▶ REQUIRED WORK
Here are the records. Write out exactly the lines between the one holding "CN5 pin 2: EXT -> GND" and the one holding "R102: 390 (OPTO, PWM) -> 2.2k (OPTO, PWM)", inclusive.

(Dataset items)
++++++

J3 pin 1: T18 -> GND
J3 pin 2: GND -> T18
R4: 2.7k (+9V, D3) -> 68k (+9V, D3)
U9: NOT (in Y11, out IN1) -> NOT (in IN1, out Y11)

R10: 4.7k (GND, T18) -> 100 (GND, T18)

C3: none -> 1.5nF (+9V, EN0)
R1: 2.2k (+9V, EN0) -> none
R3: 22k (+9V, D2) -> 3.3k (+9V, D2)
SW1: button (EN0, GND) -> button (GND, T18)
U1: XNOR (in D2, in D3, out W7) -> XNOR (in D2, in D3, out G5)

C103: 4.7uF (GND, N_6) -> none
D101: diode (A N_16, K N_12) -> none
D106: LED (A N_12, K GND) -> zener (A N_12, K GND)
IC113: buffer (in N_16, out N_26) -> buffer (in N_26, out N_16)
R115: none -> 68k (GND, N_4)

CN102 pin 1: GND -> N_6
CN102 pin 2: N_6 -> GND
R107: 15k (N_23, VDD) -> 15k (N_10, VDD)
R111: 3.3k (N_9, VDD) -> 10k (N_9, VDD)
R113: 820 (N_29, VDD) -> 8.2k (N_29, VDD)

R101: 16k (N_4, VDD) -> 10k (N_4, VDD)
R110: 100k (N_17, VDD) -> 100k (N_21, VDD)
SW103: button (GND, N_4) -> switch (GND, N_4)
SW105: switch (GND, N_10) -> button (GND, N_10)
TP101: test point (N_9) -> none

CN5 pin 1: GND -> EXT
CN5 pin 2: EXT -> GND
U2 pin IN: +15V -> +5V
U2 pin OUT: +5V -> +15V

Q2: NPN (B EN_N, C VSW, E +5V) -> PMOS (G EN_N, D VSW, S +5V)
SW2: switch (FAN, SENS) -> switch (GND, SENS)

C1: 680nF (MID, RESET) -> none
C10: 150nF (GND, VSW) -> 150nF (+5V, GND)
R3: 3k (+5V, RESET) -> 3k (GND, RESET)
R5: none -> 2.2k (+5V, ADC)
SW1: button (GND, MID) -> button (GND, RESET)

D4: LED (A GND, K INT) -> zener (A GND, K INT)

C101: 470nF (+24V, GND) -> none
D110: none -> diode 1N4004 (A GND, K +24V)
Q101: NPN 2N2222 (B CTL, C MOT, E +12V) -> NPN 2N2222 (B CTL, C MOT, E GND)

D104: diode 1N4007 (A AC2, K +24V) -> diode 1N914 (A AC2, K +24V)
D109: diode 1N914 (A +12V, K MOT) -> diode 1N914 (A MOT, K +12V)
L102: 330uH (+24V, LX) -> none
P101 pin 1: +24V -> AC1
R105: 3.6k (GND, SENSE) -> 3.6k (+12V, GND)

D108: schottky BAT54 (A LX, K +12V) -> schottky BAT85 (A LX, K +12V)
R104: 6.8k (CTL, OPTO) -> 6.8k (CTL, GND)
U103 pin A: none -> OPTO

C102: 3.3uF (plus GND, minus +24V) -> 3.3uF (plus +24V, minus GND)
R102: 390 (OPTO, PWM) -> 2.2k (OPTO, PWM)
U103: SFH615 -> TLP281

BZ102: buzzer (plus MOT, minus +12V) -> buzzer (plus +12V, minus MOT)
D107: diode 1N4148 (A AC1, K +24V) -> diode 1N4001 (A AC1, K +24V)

++++++

▶ EXERCISE ANSWER
CN5 pin 2: EXT -> GND
U2 pin IN: +15V -> +5V
U2 pin OUT: +5V -> +15V

Q2: NPN (B EN_N, C VSW, E +5V) -> PMOS (G EN_N, D VSW, S +5V)
SW2: switch (FAN, SENS) -> switch (GND, SENS)

C1: 680nF (MID, RESET) -> none
C10: 150nF (GND, VSW) -> 150nF (+5V, GND)
R3: 3k (+5V, RESET) -> 3k (GND, RESET)
R5: none -> 2.2k (+5V, ADC)
SW1: button (GND, MID) -> button (GND, RESET)

D4: LED (A GND, K INT) -> zener (A GND, K INT)

C101: 470nF (+24V, GND) -> none
D110: none -> diode 1N4004 (A GND, K +24V)
Q101: NPN 2N2222 (B CTL, C MOT, E +12V) -> NPN 2N2222 (B CTL, C MOT, E GND)

D104: diode 1N4007 (A AC2, K +24V) -> diode 1N914 (A AC2, K +24V)
D109: diode 1N914 (A +12V, K MOT) -> diode 1N914 (A MOT, K +12V)
L102: 330uH (+24V, LX) -> none
P101 pin 1: +24V -> AC1
R105: 3.6k (GND, SENSE) -> 3.6k (+12V, GND)

D108: schottky BAT54 (A LX, K +12V) -> schottky BAT85 (A LX, K +12V)
R104: 6.8k (CTL, OPTO) -> 6.8k (CTL, GND)
U103 pin A: none -> OPTO

C102: 3.3uF (plus GND, minus +24V) -> 3.3uF (plus +24V, minus GND)
R102: 390 (OPTO, PWM) -> 2.2k (OPTO, PWM)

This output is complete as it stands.